▸ Exercise aim: The lines below, from the one holding "white jar: none" through the final line, are to be copied exactly, with no other lines and no pictures.

(Dataset records)
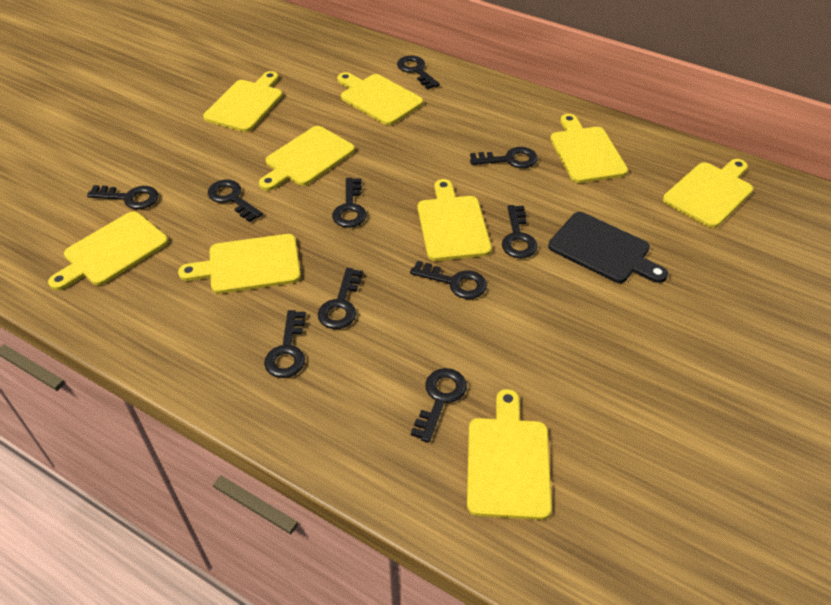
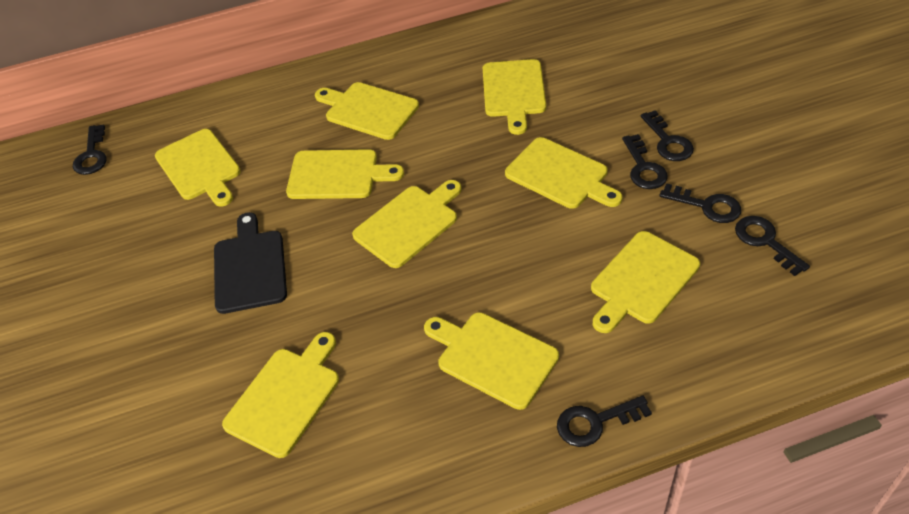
black key: [87,185,159,209] [208,180,263,222] [264,310,306,378] [318,268,363,329] [332,178,366,228] [397,56,440,89] [410,261,487,299] [411,368,467,443] [470,147,538,168] [502,205,538,258] = 10 -> [73,124,107,175] [557,396,652,447] [622,134,668,189] [641,110,694,161] [659,183,741,223] [735,216,810,276] = 6

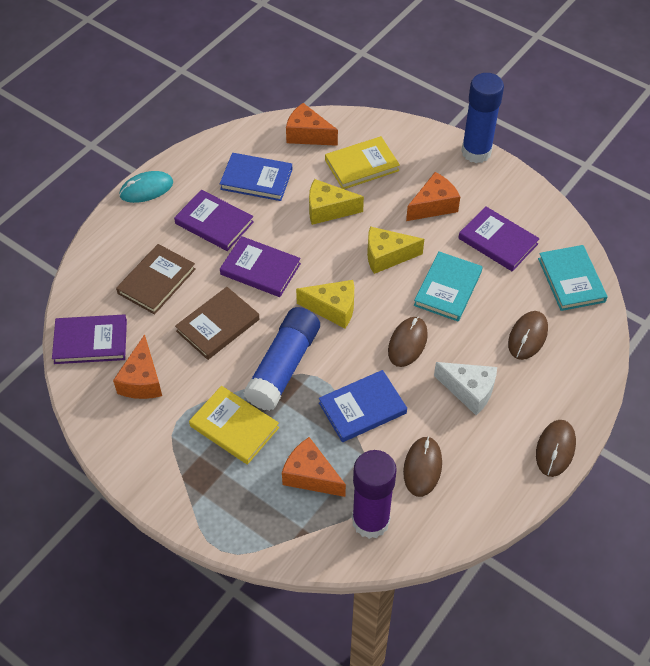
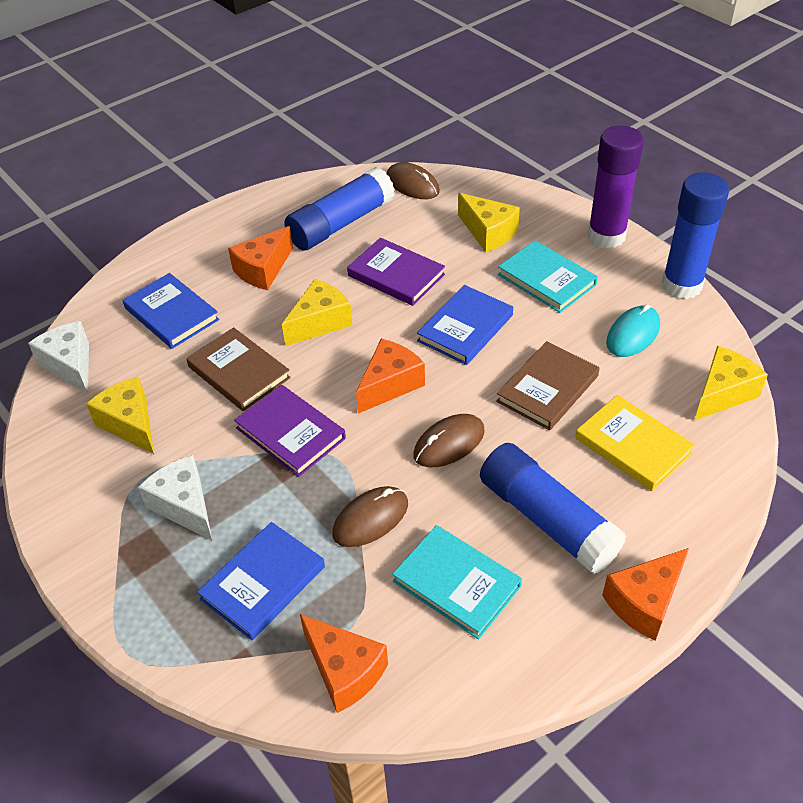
blue book: [220,153,293,201] [319,370,407,442] = 2 -> [123,273,219,349] [197,522,325,640] [417,285,513,365] = 3
blue glue stick: [243,307,320,411] [461,73,504,163] = 2 -> [284,167,395,251] [480,443,626,574] [662,173,729,299] = 3
brown mouse: [388,317,428,367] [403,436,442,497] [508,311,548,360] [536,420,576,477] = 4 -> [332,486,408,547] [387,162,440,199] [413,414,485,467] = 3
purple book: [52,315,127,364] [174,190,254,251] [220,236,301,297] [459,206,540,271] = 4 -> [234,385,346,477] [347,238,445,306] = 2
white cheese: [434,362,497,415] = 1 -> [28,321,89,394] [138,455,212,540] = 2
yellow book: [189,386,279,465] [325,136,400,189] = 2 -> [575,395,695,491] = 1
yellow cheese: [296,280,354,328] [309,179,364,225] [367,226,424,274] = 3 -> [86,377,154,454] [282,279,352,346] [458,193,520,252] [694,346,768,421] = 4

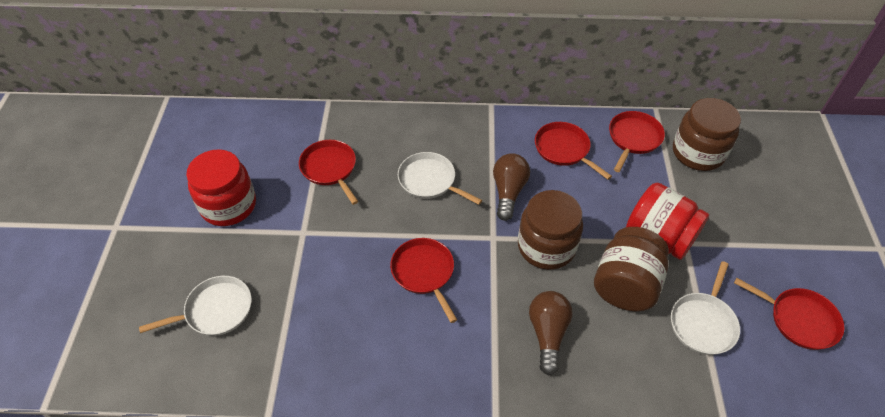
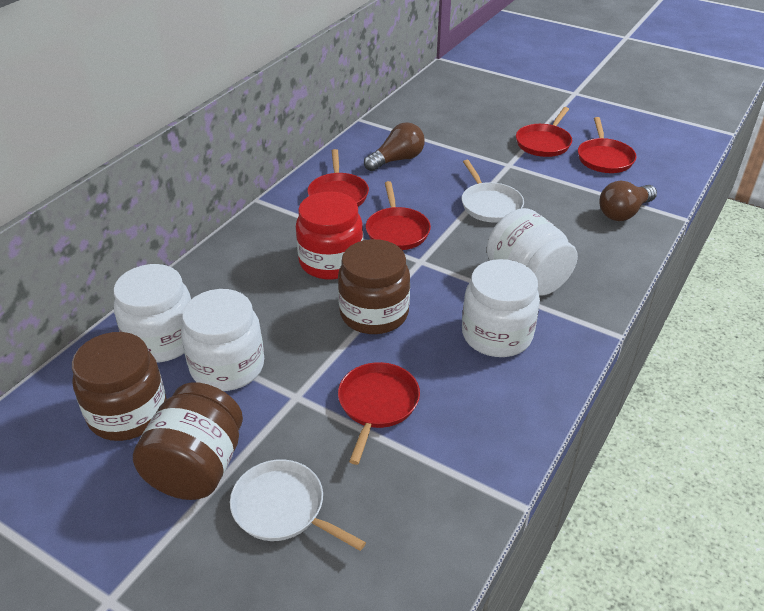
red jar: [186,149,256,226] [626,183,709,260] = 2 -> [296,191,363,280] = 1
white jar: none = 0 -> [114,264,191,362] [181,289,264,391] [462,259,540,357] [486,208,578,296] = 4
white pan: [139,276,252,336] [398,152,482,205] [671,261,740,355] = 3 -> [230,459,366,551] [462,160,524,223] = 2

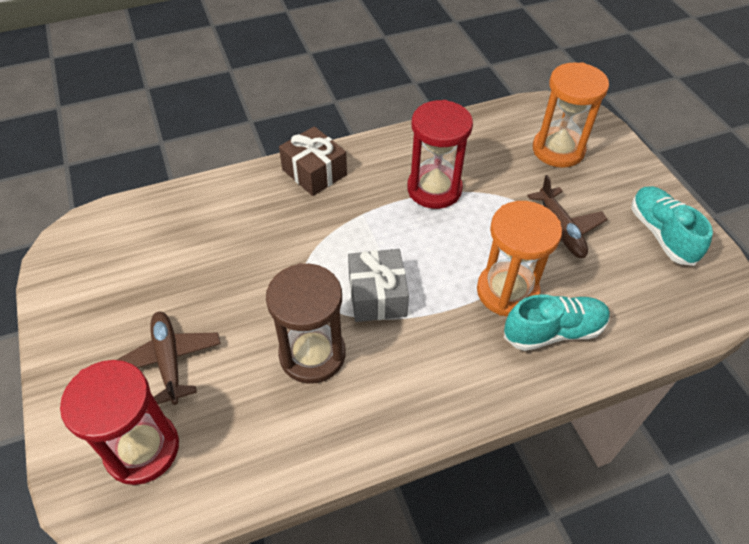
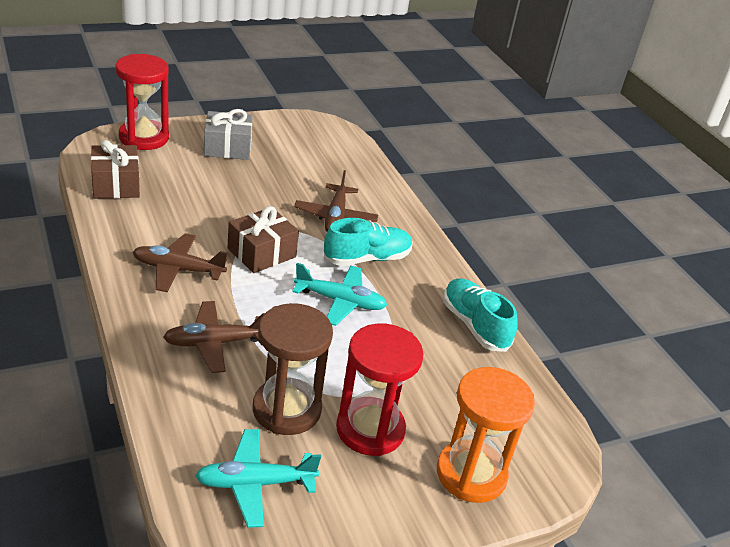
brown gift: [279,126,347,196] = 1 -> [91,140,140,199] [228,206,299,273] = 2
brown plane: [117,311,221,405] [527,175,608,258] = 2 -> [133,233,228,292] [163,301,265,373] [294,170,378,232] = 3
orange hourglass: [477,201,562,317] [533,62,609,168] = 2 -> [437,367,535,503] = 1
turquoise plane: none = 0 -> [195,429,321,528] [292,263,387,326] = 2

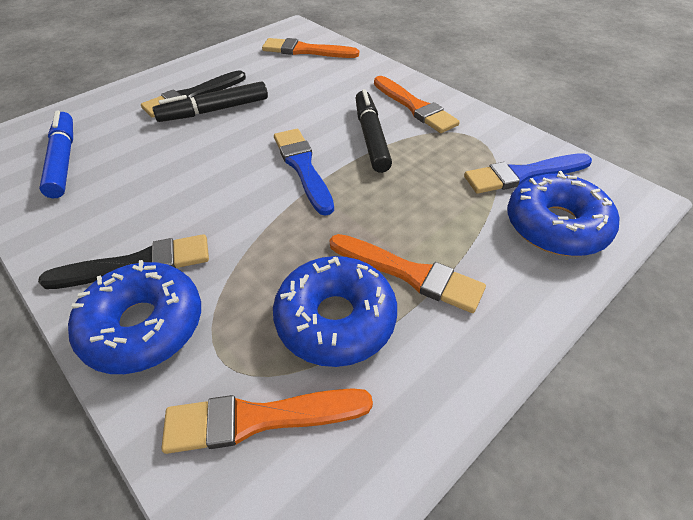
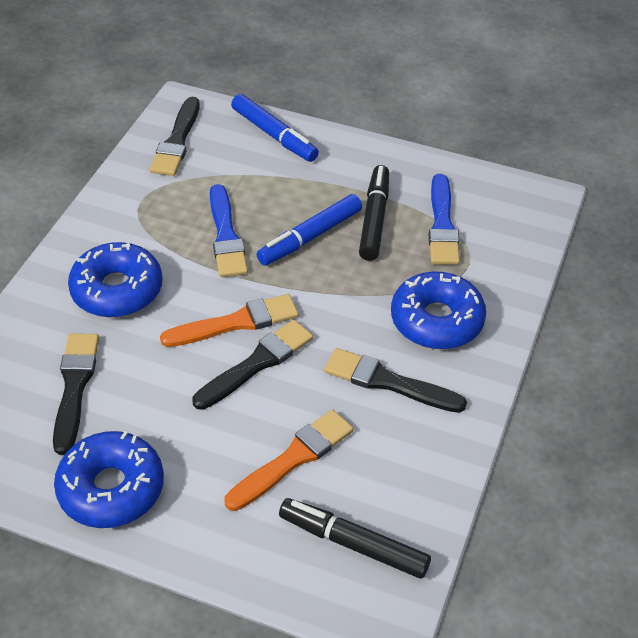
black brush: [38,234,209,289] [141,70,246,118] = 2 -> [53,333,99,455] [150,97,200,176] [193,320,313,410] [324,348,467,413] = 4
blue marker: [39,111,73,198] = 1 -> [231,94,319,162] [257,194,362,266] = 2
orange brush: [161,388,373,454] [262,38,359,58] [330,234,486,313] [374,76,460,133] = 4 -> [160,294,299,347] [225,409,354,511] = 2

▸ Reply:
white jar: none = 0 -> [114,264,191,362] [181,289,264,391] [462,259,540,357] [486,208,578,296] = 4
white pan: [139,276,252,336] [398,152,482,205] [671,261,740,355] = 3 -> [230,459,366,551] [462,160,524,223] = 2

brown gift: [279,126,347,196] = 1 -> [91,140,140,199] [228,206,299,273] = 2
brown plane: [117,311,221,405] [527,175,608,258] = 2 -> [133,233,228,292] [163,301,265,373] [294,170,378,232] = 3
orange hourglass: [477,201,562,317] [533,62,609,168] = 2 -> [437,367,535,503] = 1
turquoise plane: none = 0 -> [195,429,321,528] [292,263,387,326] = 2

black brush: [38,234,209,289] [141,70,246,118] = 2 -> [53,333,99,455] [150,97,200,176] [193,320,313,410] [324,348,467,413] = 4
blue marker: [39,111,73,198] = 1 -> [231,94,319,162] [257,194,362,266] = 2
orange brush: [161,388,373,454] [262,38,359,58] [330,234,486,313] [374,76,460,133] = 4 -> [160,294,299,347] [225,409,354,511] = 2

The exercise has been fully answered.